**TASK REQUIREMENTS:**
Exclude the pictures, then quote exactly the lines from the one holding "yellow banana: none" through the last line of the records.

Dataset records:
.....

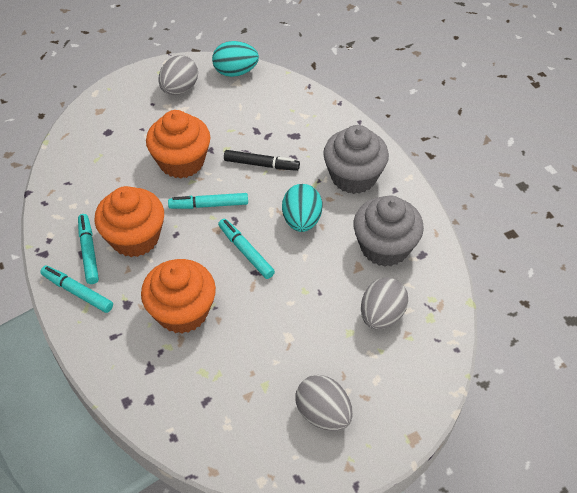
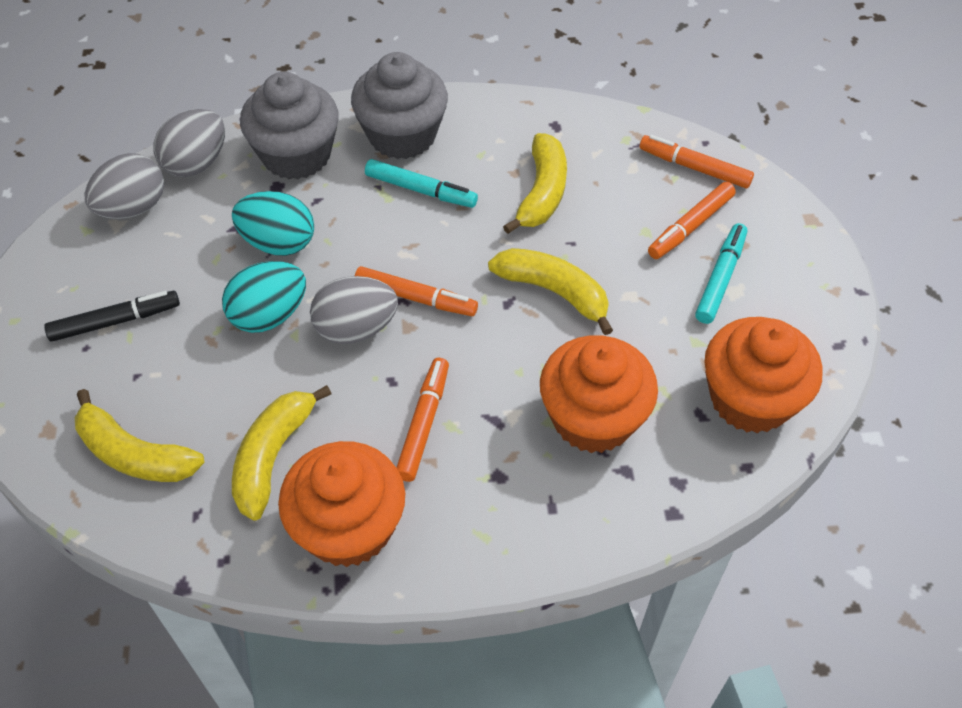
orange marker: none = 0 -> [355,266,478,316] [396,358,449,482] [640,135,754,188] [648,182,736,259] = 4
turquoise marker: [40,265,113,313] [78,214,99,284] [168,193,248,209] [218,219,275,279] = 4 -> [365,159,478,208] [695,223,747,324] = 2
yellow banana: none = 0 -> [75,389,205,482] [232,385,332,520] [488,248,613,335] [503,133,567,234] = 4

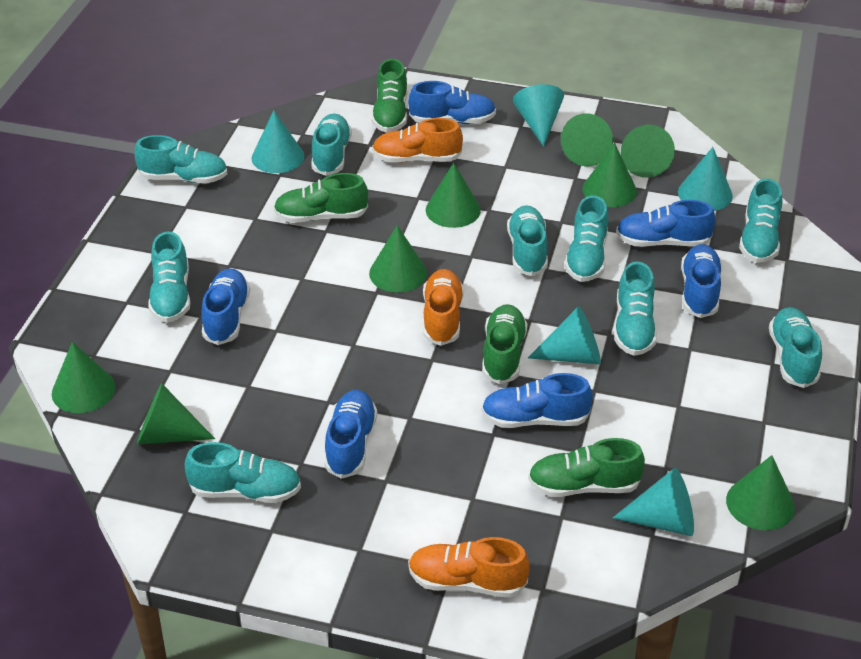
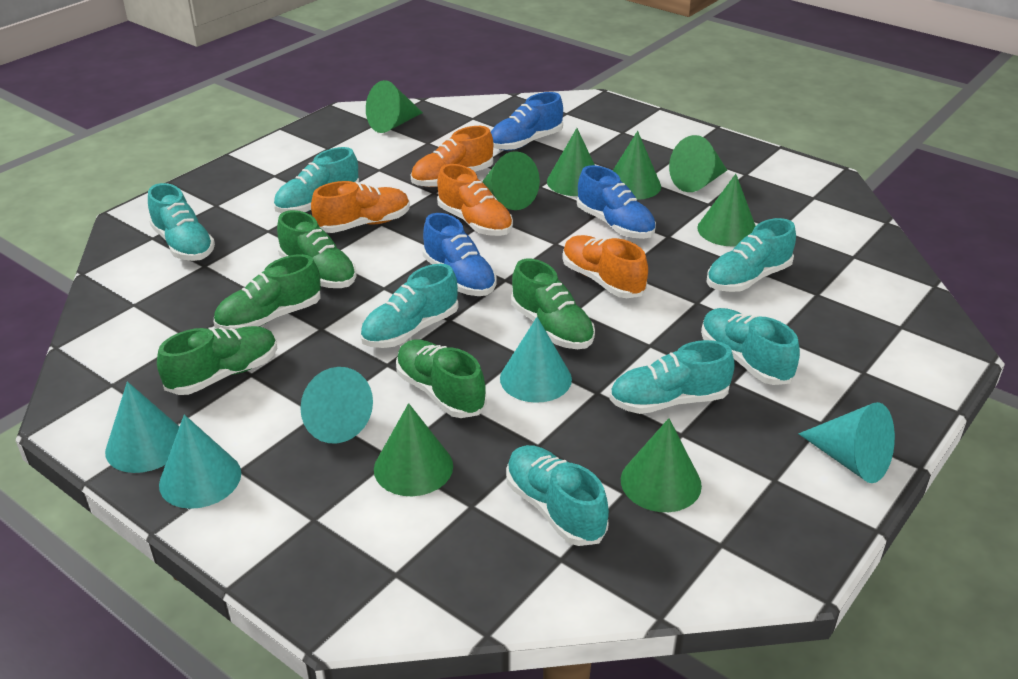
blue shoe: [201,268,250,345] [324,390,377,479] [408,81,496,124] [481,373,593,428] [616,200,716,247] [681,244,722,318] = 6 -> [422,213,497,296] [491,92,563,151] [577,165,656,239] = 3
green shoe: [274,173,368,223] [372,59,407,133] [482,304,527,384] [528,438,645,497] = 4 -> [157,326,277,395] [214,254,321,330] [277,210,357,288] [396,340,487,418] [511,259,595,349] = 5
orange shoe: [372,118,463,163] [408,537,530,598] [423,269,464,346] = 3 -> [311,181,410,233] [411,126,493,187] [437,164,513,236] [562,235,648,298] = 4
turquoise shoe: [134,135,227,184] [148,231,190,323] [185,442,301,503] [311,114,352,176] [507,205,548,276] [565,195,608,282] [614,261,657,356] [739,179,782,263] [769,307,822,388] = 9 -> [148,183,215,261] [273,147,359,213] [360,264,459,348] [506,445,609,546] [610,340,735,414] [701,308,800,385] [707,218,796,292] = 7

.....

**SOLUTION FOR THIS EXERCISE:**
yellow banana: none = 0 -> [75,389,205,482] [232,385,332,520] [488,248,613,335] [503,133,567,234] = 4

blue shoe: [201,268,250,345] [324,390,377,479] [408,81,496,124] [481,373,593,428] [616,200,716,247] [681,244,722,318] = 6 -> [422,213,497,296] [491,92,563,151] [577,165,656,239] = 3
green shoe: [274,173,368,223] [372,59,407,133] [482,304,527,384] [528,438,645,497] = 4 -> [157,326,277,395] [214,254,321,330] [277,210,357,288] [396,340,487,418] [511,259,595,349] = 5
orange shoe: [372,118,463,163] [408,537,530,598] [423,269,464,346] = 3 -> [311,181,410,233] [411,126,493,187] [437,164,513,236] [562,235,648,298] = 4
turquoise shoe: [134,135,227,184] [148,231,190,323] [185,442,301,503] [311,114,352,176] [507,205,548,276] [565,195,608,282] [614,261,657,356] [739,179,782,263] [769,307,822,388] = 9 -> [148,183,215,261] [273,147,359,213] [360,264,459,348] [506,445,609,546] [610,340,735,414] [701,308,800,385] [707,218,796,292] = 7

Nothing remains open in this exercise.